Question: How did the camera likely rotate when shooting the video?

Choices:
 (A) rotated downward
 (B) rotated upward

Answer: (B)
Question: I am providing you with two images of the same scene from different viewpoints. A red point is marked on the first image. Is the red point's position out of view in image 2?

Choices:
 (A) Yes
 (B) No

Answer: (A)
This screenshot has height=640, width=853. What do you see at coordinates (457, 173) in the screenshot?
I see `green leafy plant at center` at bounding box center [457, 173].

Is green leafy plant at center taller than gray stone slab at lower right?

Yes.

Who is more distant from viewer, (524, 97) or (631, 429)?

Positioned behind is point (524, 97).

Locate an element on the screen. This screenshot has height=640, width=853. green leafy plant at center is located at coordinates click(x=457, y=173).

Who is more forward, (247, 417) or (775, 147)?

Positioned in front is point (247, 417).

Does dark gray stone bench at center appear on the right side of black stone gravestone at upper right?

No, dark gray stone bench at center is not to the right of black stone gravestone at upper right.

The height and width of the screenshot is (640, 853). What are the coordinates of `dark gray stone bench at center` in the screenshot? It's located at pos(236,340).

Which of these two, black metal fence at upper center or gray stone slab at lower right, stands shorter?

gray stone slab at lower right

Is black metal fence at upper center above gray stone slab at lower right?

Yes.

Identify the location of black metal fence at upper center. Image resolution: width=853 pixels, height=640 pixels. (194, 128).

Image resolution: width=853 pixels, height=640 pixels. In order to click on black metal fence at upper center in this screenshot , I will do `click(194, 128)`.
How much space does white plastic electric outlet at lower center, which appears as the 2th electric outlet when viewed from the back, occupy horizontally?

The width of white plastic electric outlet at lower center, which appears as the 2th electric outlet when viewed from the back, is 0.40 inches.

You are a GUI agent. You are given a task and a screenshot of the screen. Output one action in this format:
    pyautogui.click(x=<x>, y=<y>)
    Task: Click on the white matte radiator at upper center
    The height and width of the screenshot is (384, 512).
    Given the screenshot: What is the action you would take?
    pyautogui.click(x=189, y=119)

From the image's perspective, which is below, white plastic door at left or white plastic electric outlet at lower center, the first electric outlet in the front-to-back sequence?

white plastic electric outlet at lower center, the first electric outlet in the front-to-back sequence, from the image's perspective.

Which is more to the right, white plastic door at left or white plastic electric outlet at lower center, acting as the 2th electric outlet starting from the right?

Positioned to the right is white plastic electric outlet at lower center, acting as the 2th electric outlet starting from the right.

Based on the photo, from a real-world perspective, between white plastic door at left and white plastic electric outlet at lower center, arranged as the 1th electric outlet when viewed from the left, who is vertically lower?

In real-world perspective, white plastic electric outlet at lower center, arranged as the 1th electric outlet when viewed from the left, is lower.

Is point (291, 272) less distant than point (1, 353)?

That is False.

===

**TO DO**
Reproduce the material above, switching "gray stone slab at lower right" to "gray stone tablet at lower right" wherever it occurs and leaving everything else unchanged.

**TASK SOLUTION**
Question: How did the camera likely rotate when shooting the video?

Choices:
 (A) rotated downward
 (B) rotated upward

Answer: (B)
Question: I am providing you with two images of the same scene from different viewpoints. A red point is marked on the first image. Is the red point's position out of view in image 2?

Choices:
 (A) Yes
 (B) No

Answer: (A)
This screenshot has height=640, width=853. What do you see at coordinates (457, 173) in the screenshot?
I see `green leafy plant at center` at bounding box center [457, 173].

Is green leafy plant at center taller than gray stone tablet at lower right?

Yes.

Who is more distant from viewer, (524, 97) or (631, 429)?

Positioned behind is point (524, 97).

Locate an element on the screen. This screenshot has height=640, width=853. green leafy plant at center is located at coordinates click(x=457, y=173).

Who is more forward, (247, 417) or (775, 147)?

Positioned in front is point (247, 417).

Does dark gray stone bench at center appear on the right side of black stone gravestone at upper right?

No, dark gray stone bench at center is not to the right of black stone gravestone at upper right.

The height and width of the screenshot is (640, 853). What are the coordinates of `dark gray stone bench at center` in the screenshot? It's located at pos(236,340).

Which of these two, black metal fence at upper center or gray stone tablet at lower right, stands shorter?

gray stone tablet at lower right

Is black metal fence at upper center above gray stone tablet at lower right?

Yes.

Identify the location of black metal fence at upper center. Image resolution: width=853 pixels, height=640 pixels. (194, 128).

Image resolution: width=853 pixels, height=640 pixels. In order to click on black metal fence at upper center in this screenshot , I will do `click(194, 128)`.
How much space does white plastic electric outlet at lower center, which appears as the 2th electric outlet when viewed from the back, occupy horizontally?

The width of white plastic electric outlet at lower center, which appears as the 2th electric outlet when viewed from the back, is 0.40 inches.

You are a GUI agent. You are given a task and a screenshot of the screen. Output one action in this format:
    pyautogui.click(x=<x>, y=<y>)
    Task: Click on the white matte radiator at upper center
    The height and width of the screenshot is (384, 512).
    Given the screenshot: What is the action you would take?
    pyautogui.click(x=189, y=119)

From the image's perspective, which is below, white plastic door at left or white plastic electric outlet at lower center, the first electric outlet in the front-to-back sequence?

white plastic electric outlet at lower center, the first electric outlet in the front-to-back sequence, from the image's perspective.

Which is more to the right, white plastic door at left or white plastic electric outlet at lower center, acting as the 2th electric outlet starting from the right?

Positioned to the right is white plastic electric outlet at lower center, acting as the 2th electric outlet starting from the right.

Based on the photo, from a real-world perspective, between white plastic door at left and white plastic electric outlet at lower center, arranged as the 1th electric outlet when viewed from the left, who is vertically lower?

In real-world perspective, white plastic electric outlet at lower center, arranged as the 1th electric outlet when viewed from the left, is lower.

Is point (291, 272) less distant than point (1, 353)?

That is False.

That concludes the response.